## TASK BRIEF
Please repeat the lines below, exactly and only, from the one that holds "relocated | layer" through the one that holds "pencil in royal".

## RECORDS FOR PROCESSING
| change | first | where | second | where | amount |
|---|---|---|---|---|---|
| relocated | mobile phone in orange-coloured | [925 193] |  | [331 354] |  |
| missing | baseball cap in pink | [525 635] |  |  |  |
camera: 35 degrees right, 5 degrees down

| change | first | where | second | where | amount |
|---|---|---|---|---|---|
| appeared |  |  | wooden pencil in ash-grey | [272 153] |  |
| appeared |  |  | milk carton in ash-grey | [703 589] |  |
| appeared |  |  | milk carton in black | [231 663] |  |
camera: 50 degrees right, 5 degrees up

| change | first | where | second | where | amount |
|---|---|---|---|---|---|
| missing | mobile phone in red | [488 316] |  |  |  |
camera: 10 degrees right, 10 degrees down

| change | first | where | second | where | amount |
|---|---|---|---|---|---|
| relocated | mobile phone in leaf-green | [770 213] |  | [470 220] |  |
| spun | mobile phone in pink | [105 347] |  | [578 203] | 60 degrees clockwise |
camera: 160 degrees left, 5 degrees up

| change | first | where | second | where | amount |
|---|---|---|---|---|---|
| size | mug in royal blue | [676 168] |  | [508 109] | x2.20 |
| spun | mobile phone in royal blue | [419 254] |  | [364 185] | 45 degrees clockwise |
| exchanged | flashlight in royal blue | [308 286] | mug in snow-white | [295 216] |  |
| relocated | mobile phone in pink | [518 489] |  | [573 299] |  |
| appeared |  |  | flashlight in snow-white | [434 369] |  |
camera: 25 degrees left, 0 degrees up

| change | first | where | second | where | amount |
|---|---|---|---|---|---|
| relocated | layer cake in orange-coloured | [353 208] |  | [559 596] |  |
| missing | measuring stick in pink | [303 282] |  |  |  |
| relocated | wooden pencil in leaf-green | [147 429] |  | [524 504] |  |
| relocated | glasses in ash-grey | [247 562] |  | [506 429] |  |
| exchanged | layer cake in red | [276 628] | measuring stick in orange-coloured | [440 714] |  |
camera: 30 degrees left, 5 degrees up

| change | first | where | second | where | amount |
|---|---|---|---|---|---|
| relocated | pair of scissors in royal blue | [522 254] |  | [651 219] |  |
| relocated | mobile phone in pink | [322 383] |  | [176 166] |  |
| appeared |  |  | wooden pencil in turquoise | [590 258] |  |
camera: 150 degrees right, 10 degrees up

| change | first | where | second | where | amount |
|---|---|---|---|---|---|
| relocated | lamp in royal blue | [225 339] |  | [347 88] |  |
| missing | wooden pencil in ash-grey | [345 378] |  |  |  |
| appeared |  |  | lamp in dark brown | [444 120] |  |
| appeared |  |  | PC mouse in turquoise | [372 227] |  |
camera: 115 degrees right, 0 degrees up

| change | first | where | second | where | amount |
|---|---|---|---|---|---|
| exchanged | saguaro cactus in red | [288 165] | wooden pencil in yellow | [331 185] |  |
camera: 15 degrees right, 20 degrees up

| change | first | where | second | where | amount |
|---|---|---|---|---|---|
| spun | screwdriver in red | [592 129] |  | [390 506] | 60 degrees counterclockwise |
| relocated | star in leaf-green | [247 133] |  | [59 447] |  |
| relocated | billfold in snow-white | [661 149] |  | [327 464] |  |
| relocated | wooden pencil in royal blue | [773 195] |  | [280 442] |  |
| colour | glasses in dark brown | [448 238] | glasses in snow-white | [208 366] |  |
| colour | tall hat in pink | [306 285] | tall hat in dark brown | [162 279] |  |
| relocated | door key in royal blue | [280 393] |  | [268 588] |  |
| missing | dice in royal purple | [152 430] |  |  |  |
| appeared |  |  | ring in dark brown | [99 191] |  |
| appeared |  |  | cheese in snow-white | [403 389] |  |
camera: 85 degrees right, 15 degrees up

## SOLUTION BELOW
| relocated | layer cake in orange-coloured | [353 208] |  | [559 596] |  |
| missing | measuring stick in pink | [303 282] |  |  |  |
| relocated | wooden pencil in leaf-green | [147 429] |  | [524 504] |  |
| relocated | glasses in ash-grey | [247 562] |  | [506 429] |  |
| exchanged | layer cake in red | [276 628] | measuring stick in orange-coloured | [440 714] |  |
camera: 30 degrees left, 5 degrees up

| change | first | where | second | where | amount |
|---|---|---|---|---|---|
| relocated | pair of scissors in royal blue | [522 254] |  | [651 219] |  |
| relocated | mobile phone in pink | [322 383] |  | [176 166] |  |
| appeared |  |  | wooden pencil in turquoise | [590 258] |  |
camera: 150 degrees right, 10 degrees up

| change | first | where | second | where | amount |
|---|---|---|---|---|---|
| relocated | lamp in royal blue | [225 339] |  | [347 88] |  |
| missing | wooden pencil in ash-grey | [345 378] |  |  |  |
| appeared |  |  | lamp in dark brown | [444 120] |  |
| appeared |  |  | PC mouse in turquoise | [372 227] |  |
camera: 115 degrees right, 0 degrees up

| change | first | where | second | where | amount |
|---|---|---|---|---|---|
| exchanged | saguaro cactus in red | [288 165] | wooden pencil in yellow | [331 185] |  |
camera: 15 degrees right, 20 degrees up

| change | first | where | second | where | amount |
|---|---|---|---|---|---|
| spun | screwdriver in red | [592 129] |  | [390 506] | 60 degrees counterclockwise |
| relocated | star in leaf-green | [247 133] |  | [59 447] |  |
| relocated | billfold in snow-white | [661 149] |  | [327 464] |  |
| relocated | wooden pencil in royal blue | [773 195] |  | [280 442] |  |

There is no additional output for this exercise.